RECORDS FOR THIS TASK below:

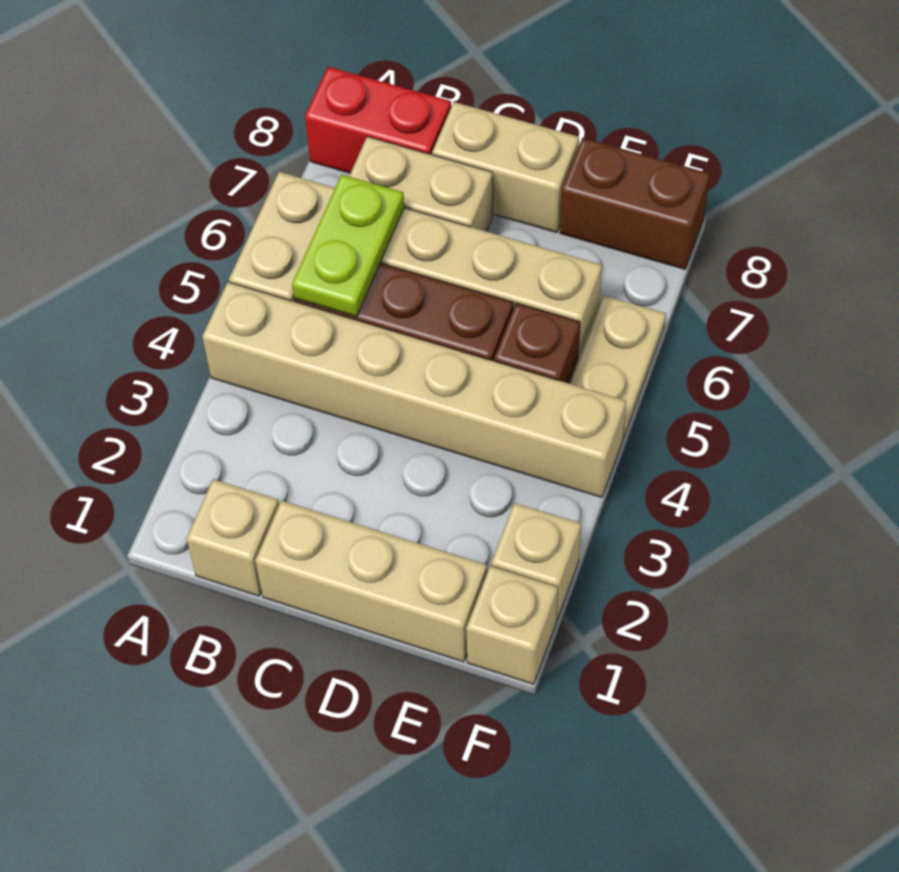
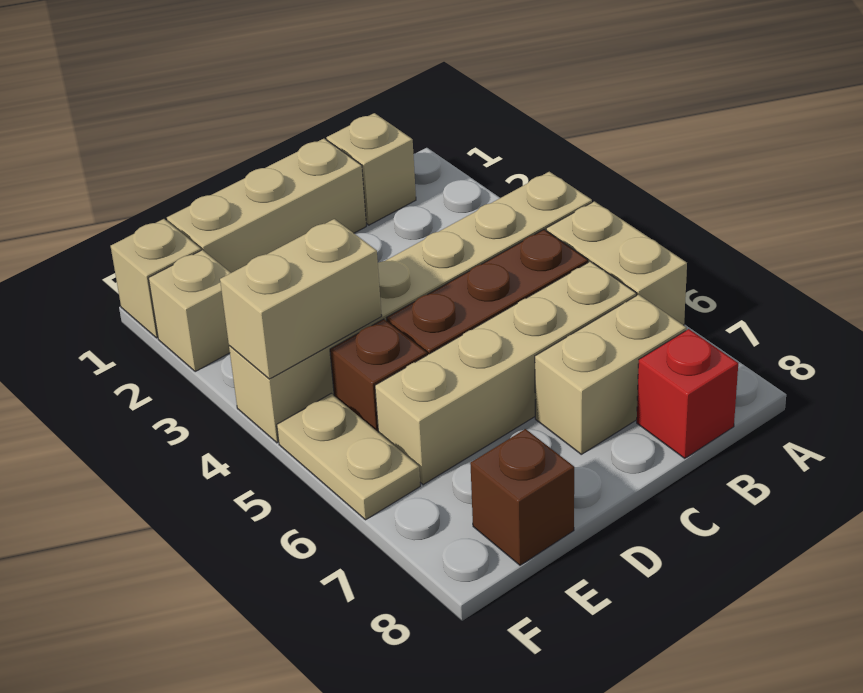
red brick A8:B8 level 1 -> red brick B8 level 1
lime plate B5:B6 level 2 -> none
tan brick C8:D8 level 1 -> tan brick E4:F4 level 2
brown brick E8:F8 level 1 -> brown brick E8 level 1

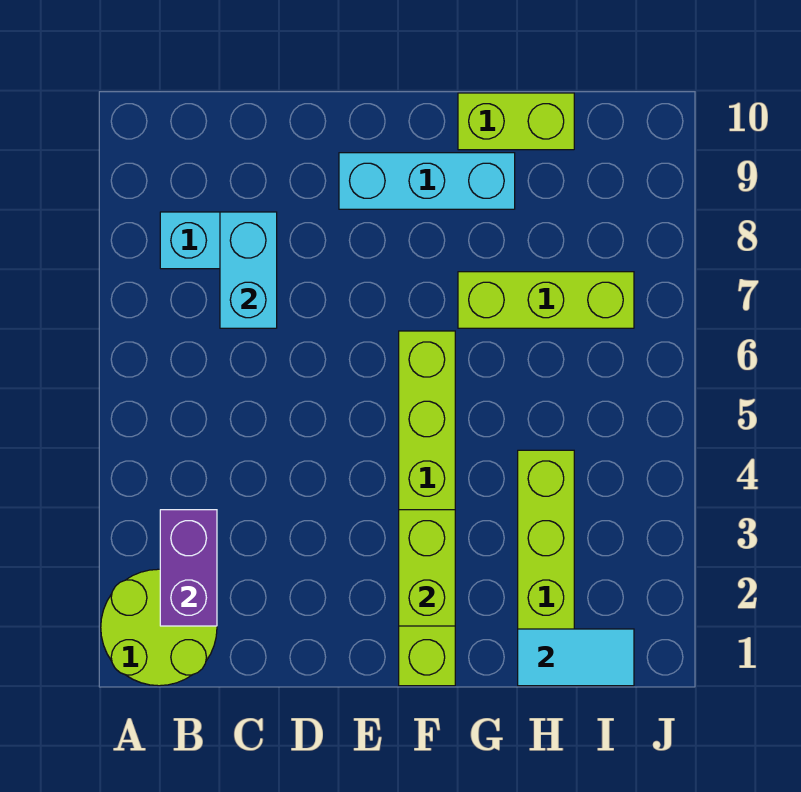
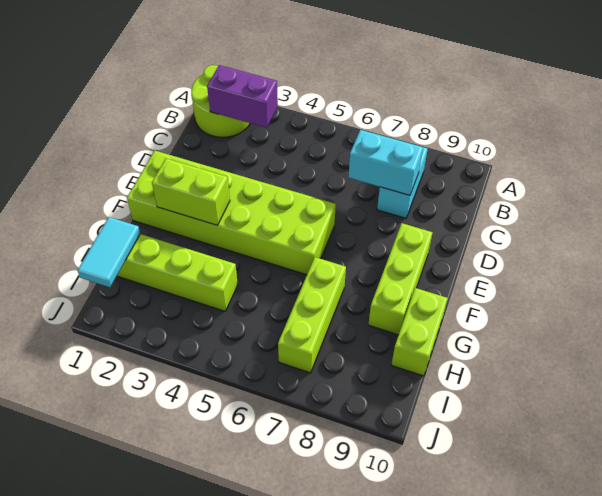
cyan brick E9:G9 level 1 -> lime brick E9:G9 level 1
lime brick F1:F6 level 1 -> lime brick E1:F6 level 1

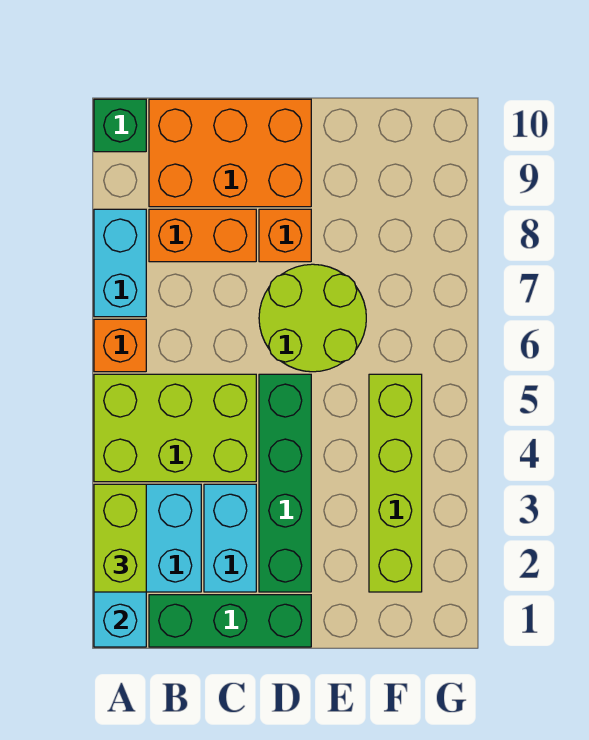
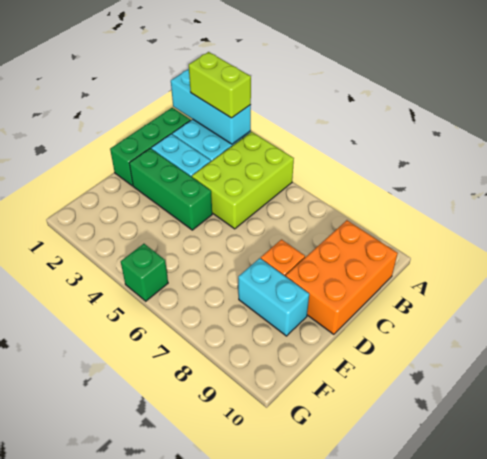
orange brick A6 level 1 -> none
cyan brick A7:A8 level 1 -> cyan brick E8:E9 level 1
green brick A10 level 1 -> green brick G5 level 1
orange brick B8:C8 level 1 -> none
green brick D2:D5 level 1 -> green brick D2:D4 level 1
lime round brick D6:E7 level 1 -> none
lime brick F2:F5 level 1 -> none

End of RECORDS FOR THIS TASK.

- WHAT THIS TASK INVOLVES
The task requires that every line above be transcribed exactly, without the images.

- RESULT OF THE EXERCISE
red brick A8:B8 level 1 -> red brick B8 level 1
lime plate B5:B6 level 2 -> none
tan brick C8:D8 level 1 -> tan brick E4:F4 level 2
brown brick E8:F8 level 1 -> brown brick E8 level 1

cyan brick E9:G9 level 1 -> lime brick E9:G9 level 1
lime brick F1:F6 level 1 -> lime brick E1:F6 level 1

orange brick A6 level 1 -> none
cyan brick A7:A8 level 1 -> cyan brick E8:E9 level 1
green brick A10 level 1 -> green brick G5 level 1
orange brick B8:C8 level 1 -> none
green brick D2:D5 level 1 -> green brick D2:D4 level 1
lime round brick D6:E7 level 1 -> none
lime brick F2:F5 level 1 -> none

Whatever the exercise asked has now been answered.